[What you are asked to do]
Print out the entries below with no edits.

[Records supplied]
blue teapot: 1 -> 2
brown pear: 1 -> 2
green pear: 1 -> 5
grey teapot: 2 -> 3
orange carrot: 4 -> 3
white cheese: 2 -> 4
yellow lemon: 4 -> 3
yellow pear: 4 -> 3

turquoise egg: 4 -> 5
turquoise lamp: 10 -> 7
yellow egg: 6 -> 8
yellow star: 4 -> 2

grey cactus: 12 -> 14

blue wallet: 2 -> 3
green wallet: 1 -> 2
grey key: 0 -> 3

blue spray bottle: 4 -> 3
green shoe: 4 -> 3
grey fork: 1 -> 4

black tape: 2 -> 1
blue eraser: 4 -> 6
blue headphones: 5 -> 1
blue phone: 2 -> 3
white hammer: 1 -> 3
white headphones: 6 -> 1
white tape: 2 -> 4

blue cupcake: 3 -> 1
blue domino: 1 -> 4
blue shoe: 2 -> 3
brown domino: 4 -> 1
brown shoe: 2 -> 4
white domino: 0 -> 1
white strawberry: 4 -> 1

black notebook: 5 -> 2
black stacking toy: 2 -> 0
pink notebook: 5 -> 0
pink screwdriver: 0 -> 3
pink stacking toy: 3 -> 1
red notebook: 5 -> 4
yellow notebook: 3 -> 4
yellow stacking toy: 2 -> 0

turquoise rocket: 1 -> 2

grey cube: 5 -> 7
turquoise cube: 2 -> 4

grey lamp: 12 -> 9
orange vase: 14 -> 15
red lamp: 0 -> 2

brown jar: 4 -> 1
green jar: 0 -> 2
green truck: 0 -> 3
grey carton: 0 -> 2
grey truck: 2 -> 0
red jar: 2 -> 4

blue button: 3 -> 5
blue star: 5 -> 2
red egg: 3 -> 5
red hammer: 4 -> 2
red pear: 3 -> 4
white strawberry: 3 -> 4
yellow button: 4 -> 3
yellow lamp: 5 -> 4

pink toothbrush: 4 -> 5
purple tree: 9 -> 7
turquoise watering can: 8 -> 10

[Answer area]
blue teapot: 1 -> 2
brown pear: 1 -> 2
green pear: 1 -> 5
grey teapot: 2 -> 3
orange carrot: 4 -> 3
white cheese: 2 -> 4
yellow lemon: 4 -> 3
yellow pear: 4 -> 3

turquoise egg: 4 -> 5
turquoise lamp: 10 -> 7
yellow egg: 6 -> 8
yellow star: 4 -> 2

grey cactus: 12 -> 14

blue wallet: 2 -> 3
green wallet: 1 -> 2
grey key: 0 -> 3

blue spray bottle: 4 -> 3
green shoe: 4 -> 3
grey fork: 1 -> 4

black tape: 2 -> 1
blue eraser: 4 -> 6
blue headphones: 5 -> 1
blue phone: 2 -> 3
white hammer: 1 -> 3
white headphones: 6 -> 1
white tape: 2 -> 4

blue cupcake: 3 -> 1
blue domino: 1 -> 4
blue shoe: 2 -> 3
brown domino: 4 -> 1
brown shoe: 2 -> 4
white domino: 0 -> 1
white strawberry: 4 -> 1

black notebook: 5 -> 2
black stacking toy: 2 -> 0
pink notebook: 5 -> 0
pink screwdriver: 0 -> 3
pink stacking toy: 3 -> 1
red notebook: 5 -> 4
yellow notebook: 3 -> 4
yellow stacking toy: 2 -> 0

turquoise rocket: 1 -> 2

grey cube: 5 -> 7
turquoise cube: 2 -> 4

grey lamp: 12 -> 9
orange vase: 14 -> 15
red lamp: 0 -> 2

brown jar: 4 -> 1
green jar: 0 -> 2
green truck: 0 -> 3
grey carton: 0 -> 2
grey truck: 2 -> 0
red jar: 2 -> 4

blue button: 3 -> 5
blue star: 5 -> 2
red egg: 3 -> 5
red hammer: 4 -> 2
red pear: 3 -> 4
white strawberry: 3 -> 4
yellow button: 4 -> 3
yellow lamp: 5 -> 4

pink toothbrush: 4 -> 5
purple tree: 9 -> 7
turquoise watering can: 8 -> 10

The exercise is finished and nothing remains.